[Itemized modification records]
%%

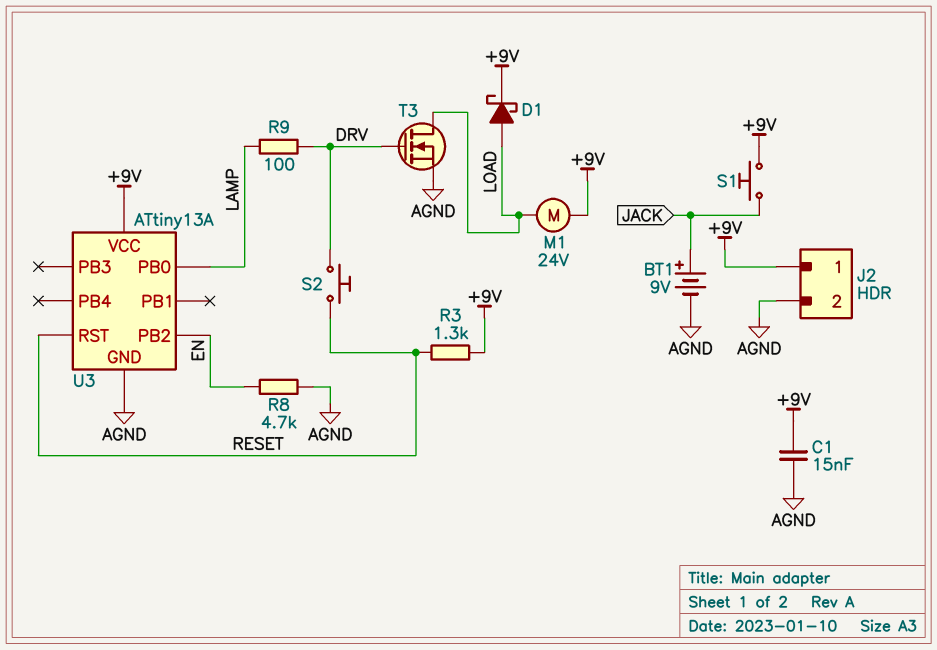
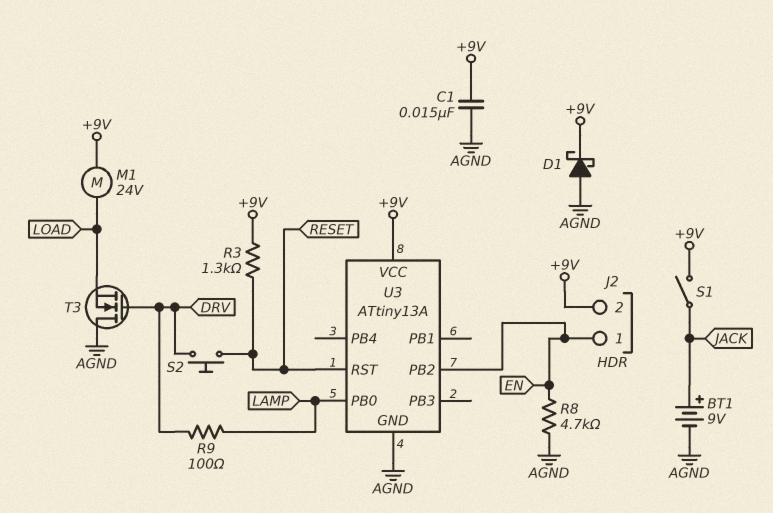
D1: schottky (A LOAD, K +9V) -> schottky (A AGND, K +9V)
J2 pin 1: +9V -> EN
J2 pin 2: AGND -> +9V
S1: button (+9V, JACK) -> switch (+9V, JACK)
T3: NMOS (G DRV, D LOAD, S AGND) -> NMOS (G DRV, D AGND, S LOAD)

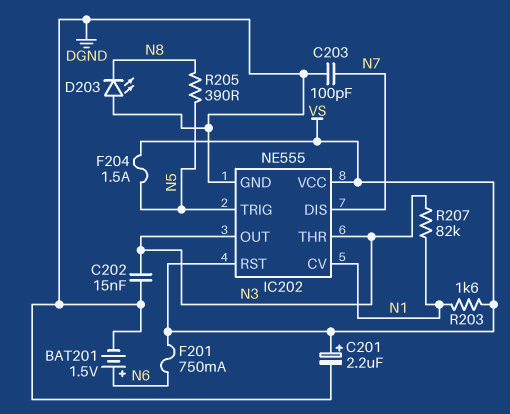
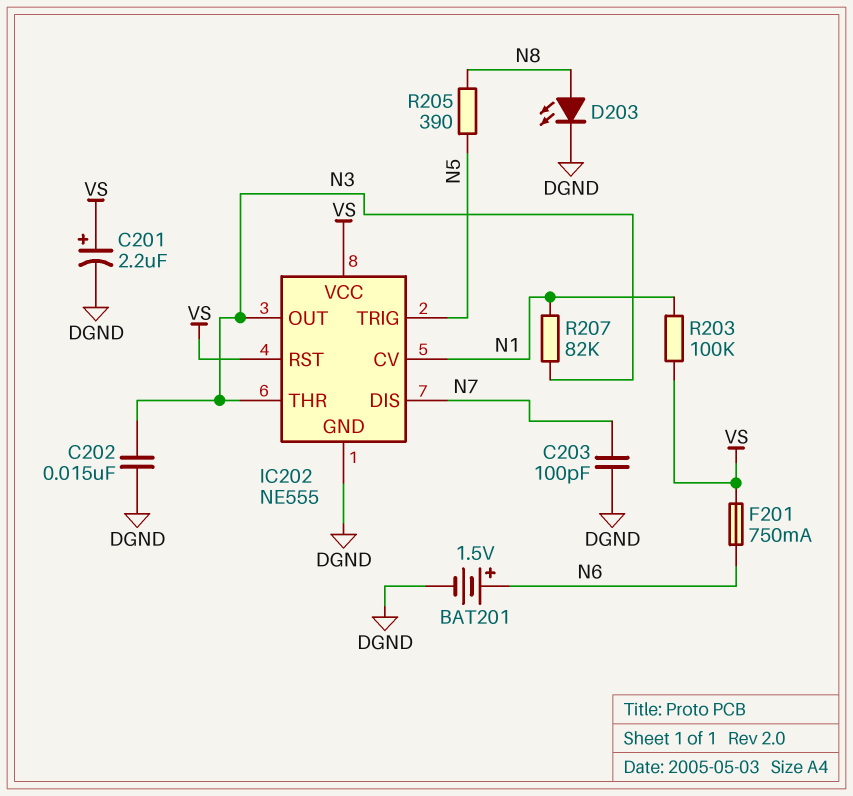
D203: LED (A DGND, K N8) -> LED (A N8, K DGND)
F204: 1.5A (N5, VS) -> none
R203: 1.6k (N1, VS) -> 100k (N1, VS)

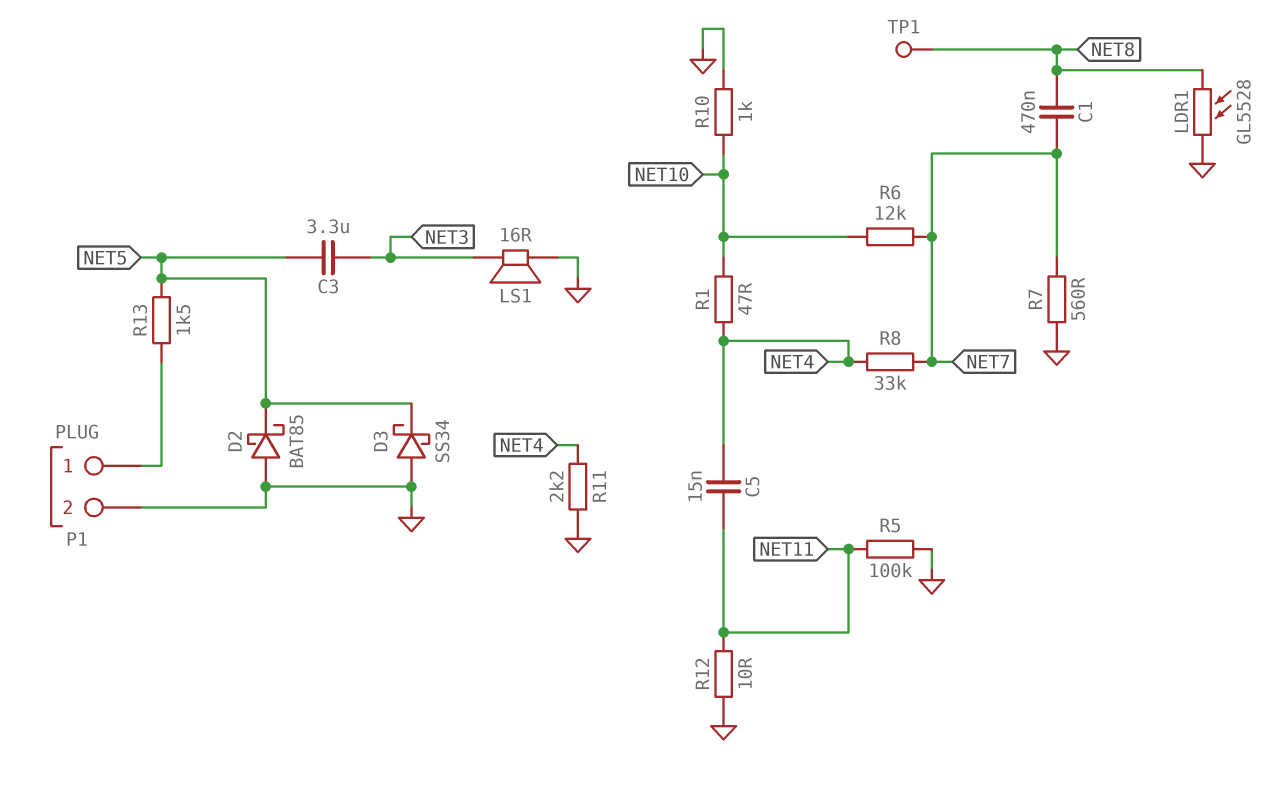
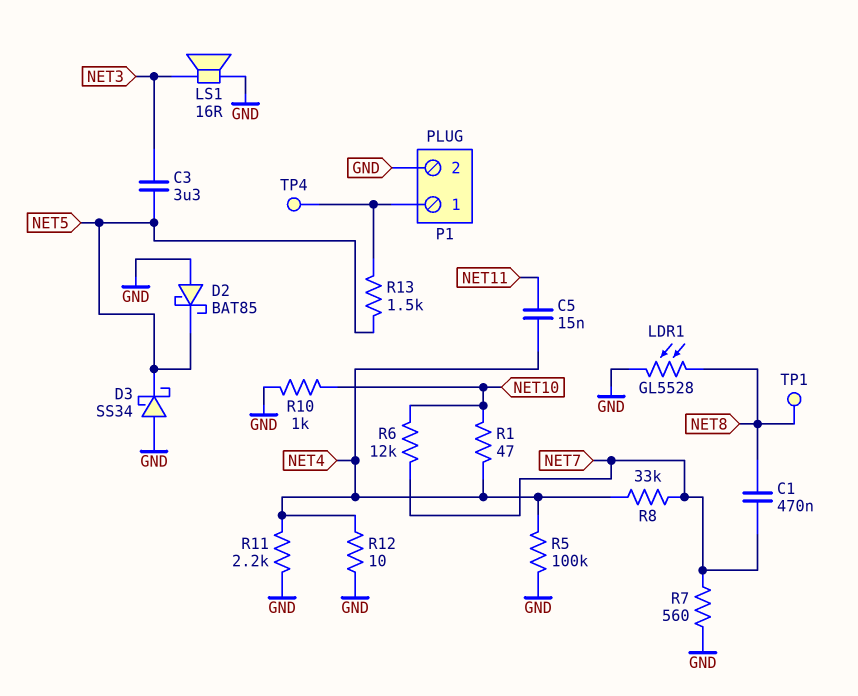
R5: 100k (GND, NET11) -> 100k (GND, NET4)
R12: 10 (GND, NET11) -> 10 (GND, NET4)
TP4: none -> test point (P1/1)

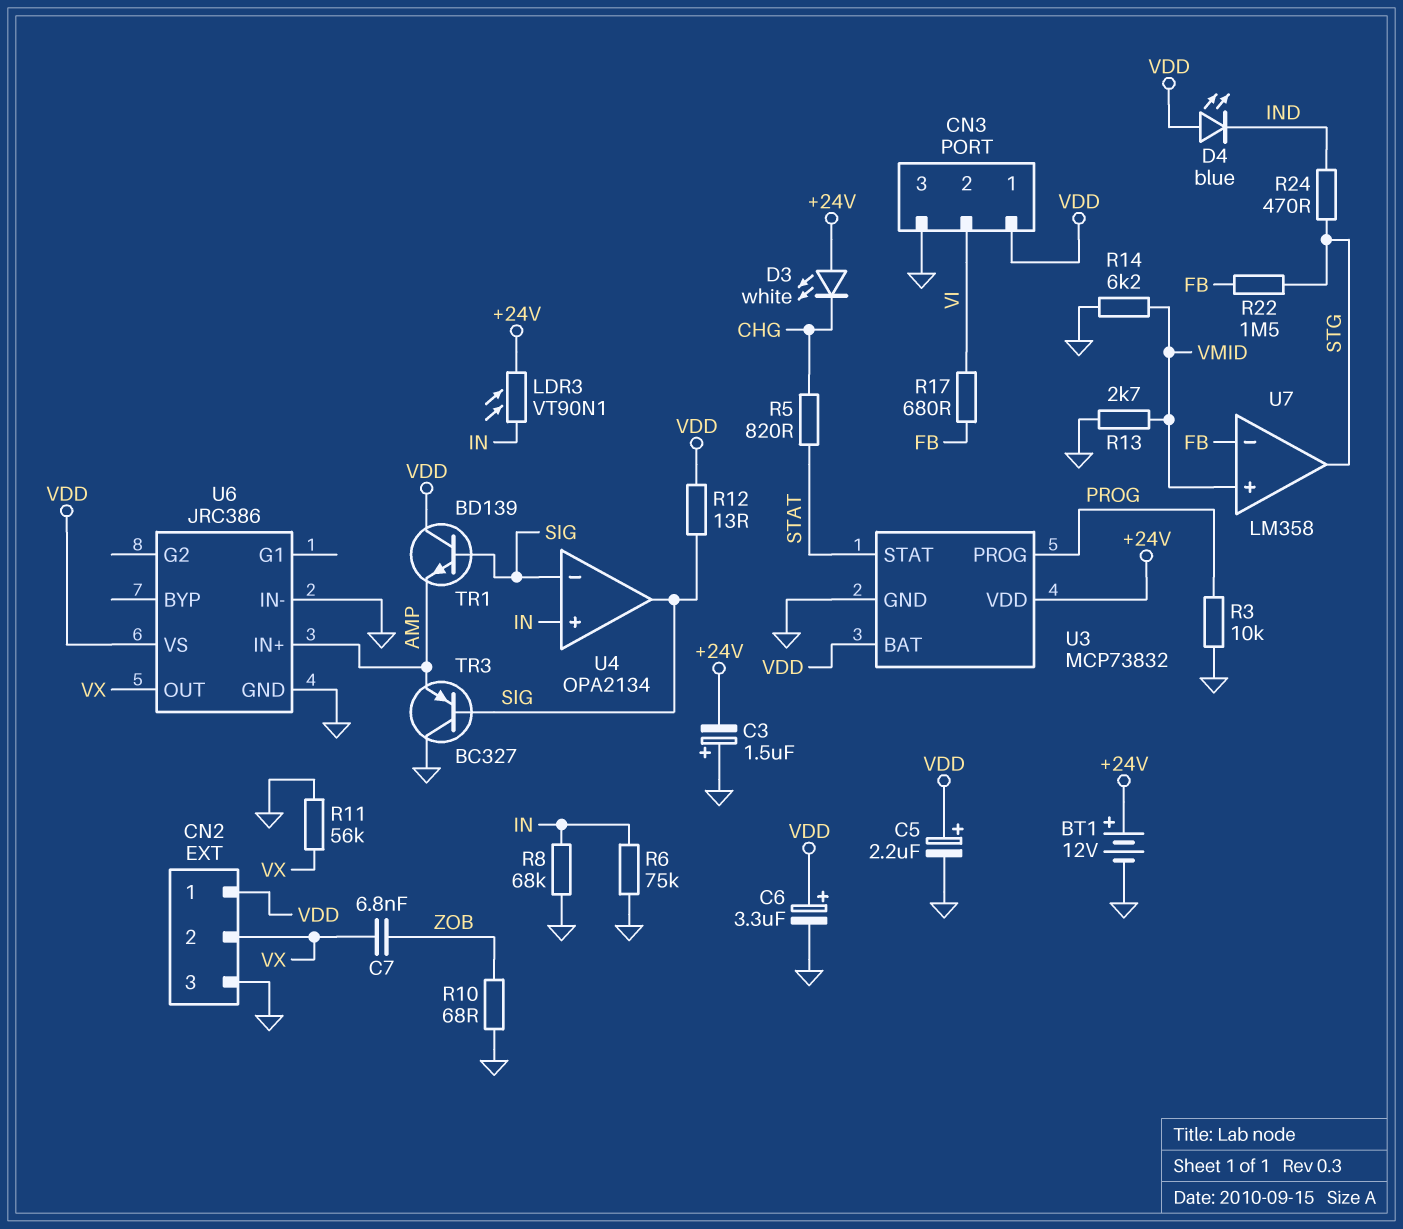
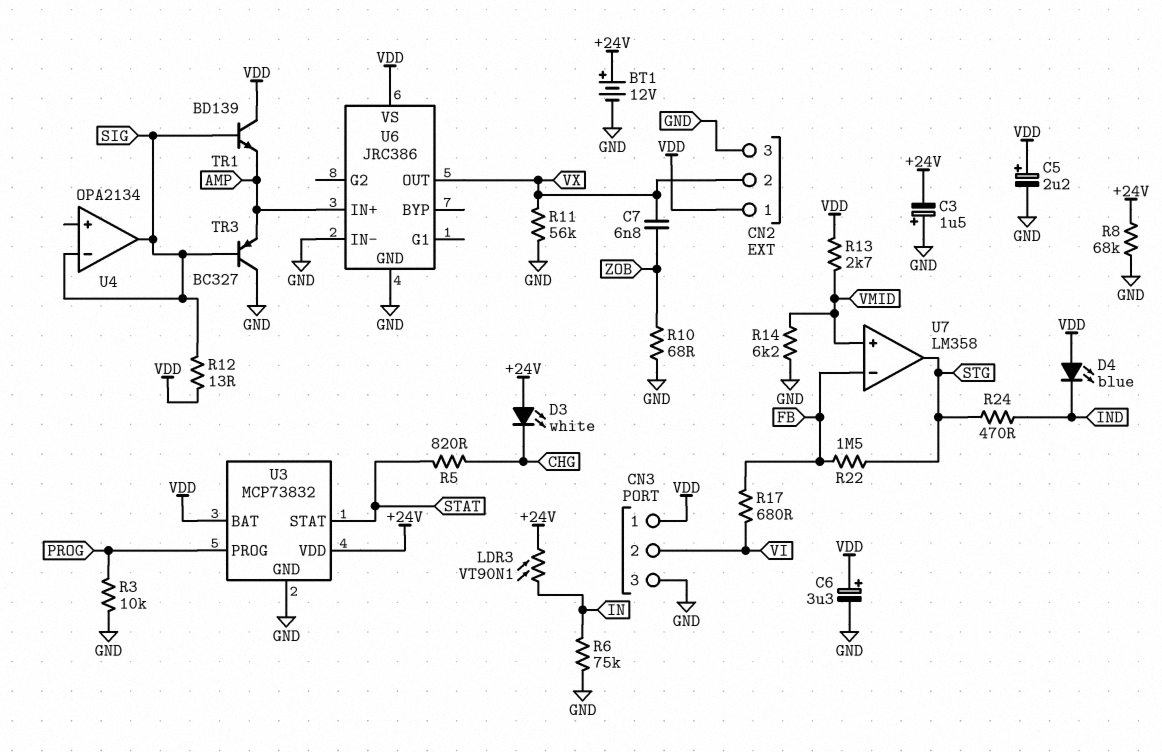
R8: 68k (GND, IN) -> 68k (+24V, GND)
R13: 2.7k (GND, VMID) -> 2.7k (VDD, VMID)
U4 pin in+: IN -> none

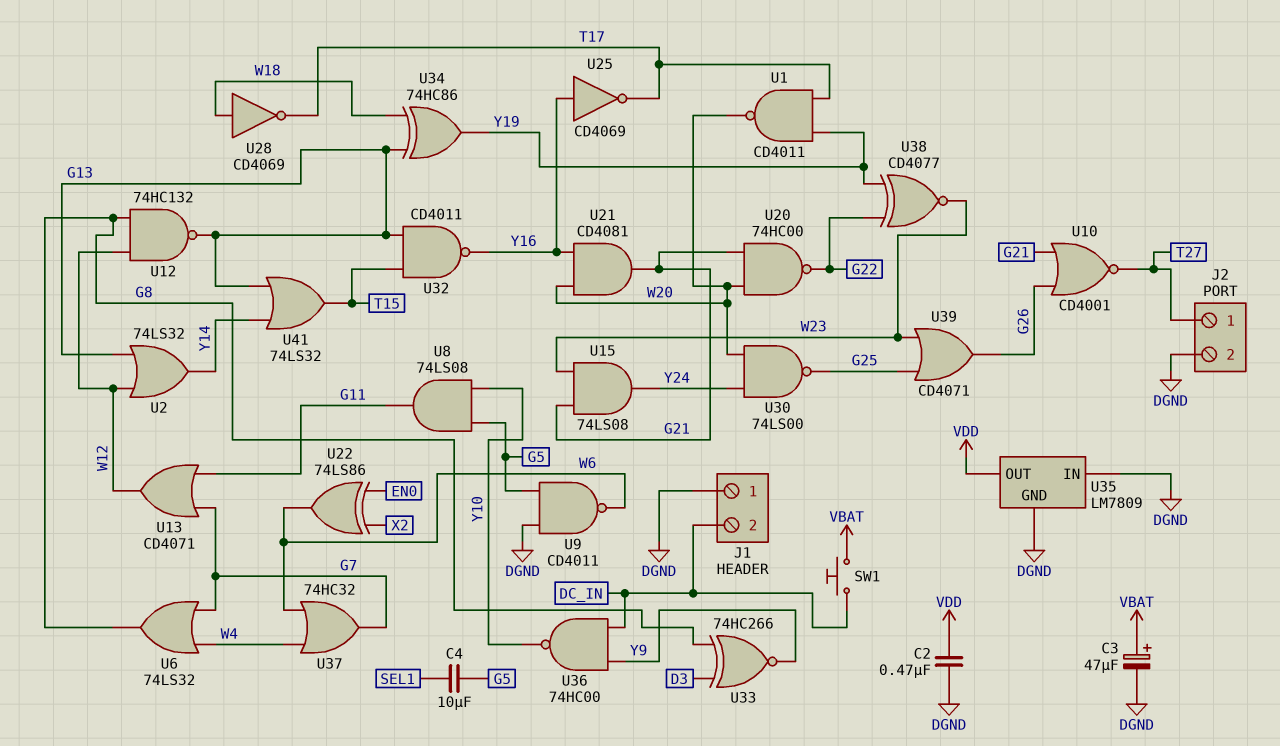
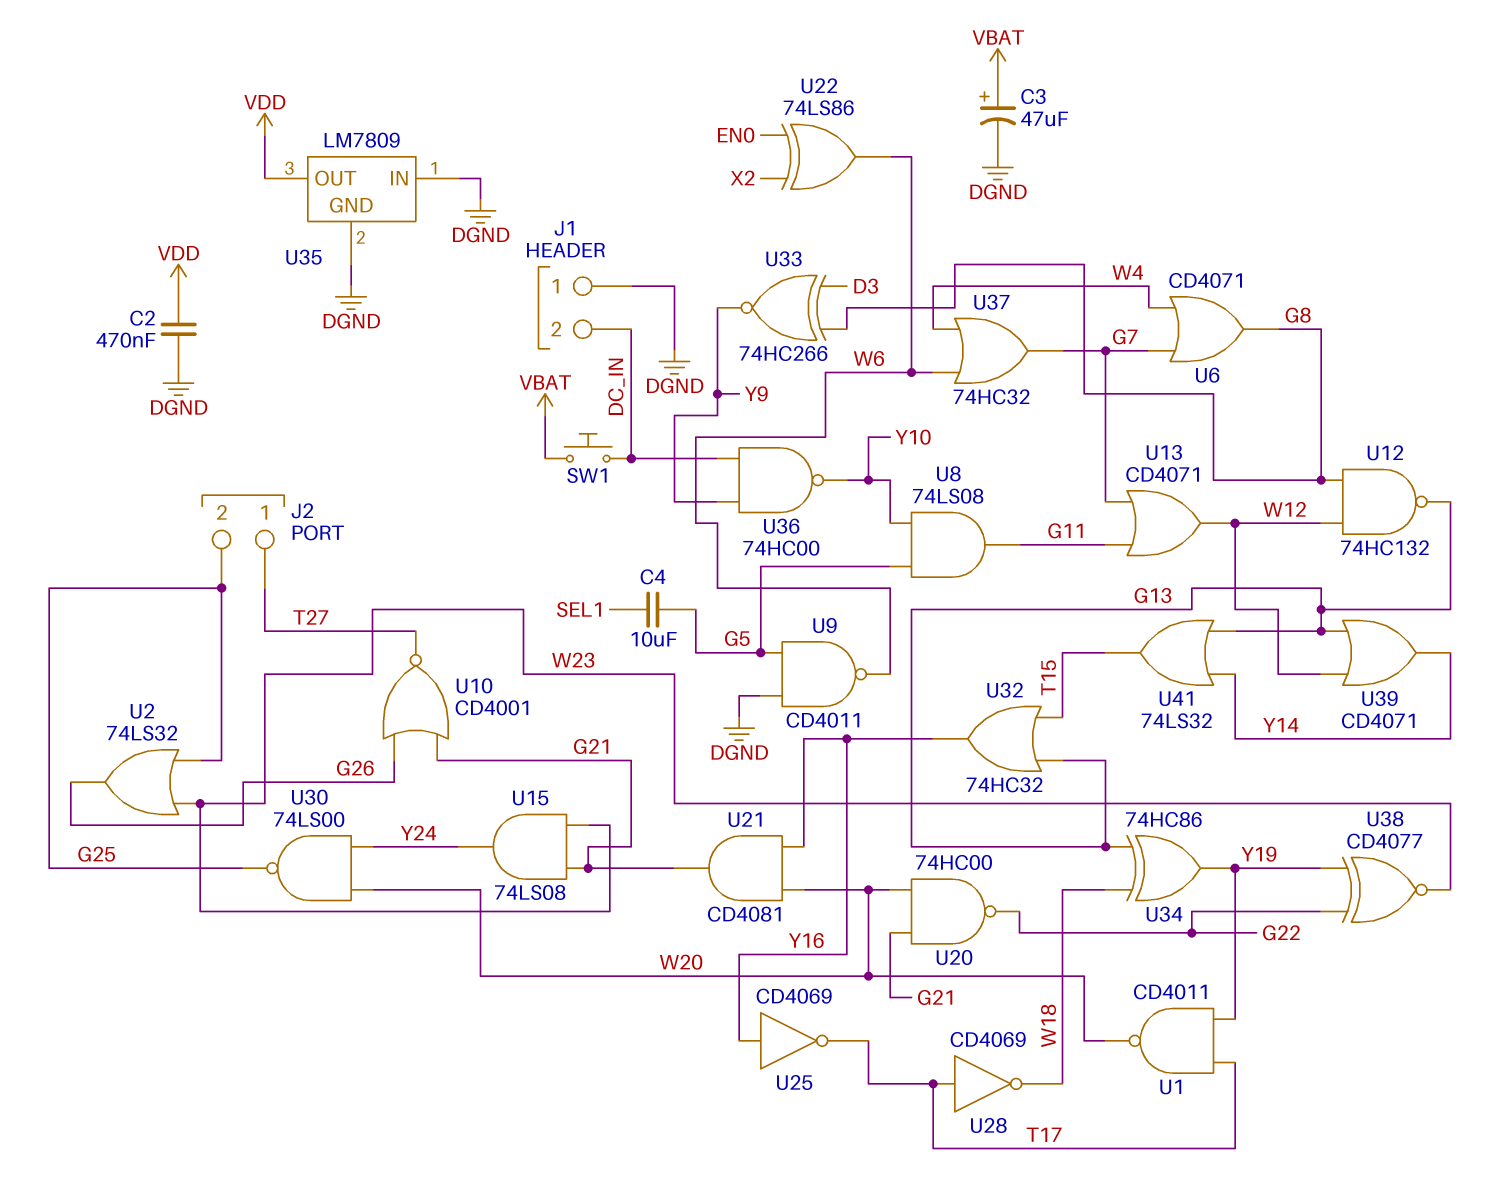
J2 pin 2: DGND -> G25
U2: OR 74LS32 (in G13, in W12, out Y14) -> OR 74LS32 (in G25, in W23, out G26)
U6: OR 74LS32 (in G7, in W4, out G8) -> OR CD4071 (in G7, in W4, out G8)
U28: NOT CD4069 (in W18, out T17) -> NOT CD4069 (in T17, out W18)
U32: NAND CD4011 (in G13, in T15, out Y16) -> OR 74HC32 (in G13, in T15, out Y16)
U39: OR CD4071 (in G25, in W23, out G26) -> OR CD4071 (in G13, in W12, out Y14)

%%

EXERCISE INSTRUCTIONS. A word-for-word repetition of the data above, without pictures, is the expected answer.

EXERCISE ANSWER.
D1: schottky (A LOAD, K +9V) -> schottky (A AGND, K +9V)
J2 pin 1: +9V -> EN
J2 pin 2: AGND -> +9V
S1: button (+9V, JACK) -> switch (+9V, JACK)
T3: NMOS (G DRV, D LOAD, S AGND) -> NMOS (G DRV, D AGND, S LOAD)

D203: LED (A DGND, K N8) -> LED (A N8, K DGND)
F204: 1.5A (N5, VS) -> none
R203: 1.6k (N1, VS) -> 100k (N1, VS)

R5: 100k (GND, NET11) -> 100k (GND, NET4)
R12: 10 (GND, NET11) -> 10 (GND, NET4)
TP4: none -> test point (P1/1)

R8: 68k (GND, IN) -> 68k (+24V, GND)
R13: 2.7k (GND, VMID) -> 2.7k (VDD, VMID)
U4 pin in+: IN -> none

J2 pin 2: DGND -> G25
U2: OR 74LS32 (in G13, in W12, out Y14) -> OR 74LS32 (in G25, in W23, out G26)
U6: OR 74LS32 (in G7, in W4, out G8) -> OR CD4071 (in G7, in W4, out G8)
U28: NOT CD4069 (in W18, out T17) -> NOT CD4069 (in T17, out W18)
U32: NAND CD4011 (in G13, in T15, out Y16) -> OR 74HC32 (in G13, in T15, out Y16)
U39: OR CD4071 (in G25, in W23, out G26) -> OR CD4071 (in G13, in W12, out Y14)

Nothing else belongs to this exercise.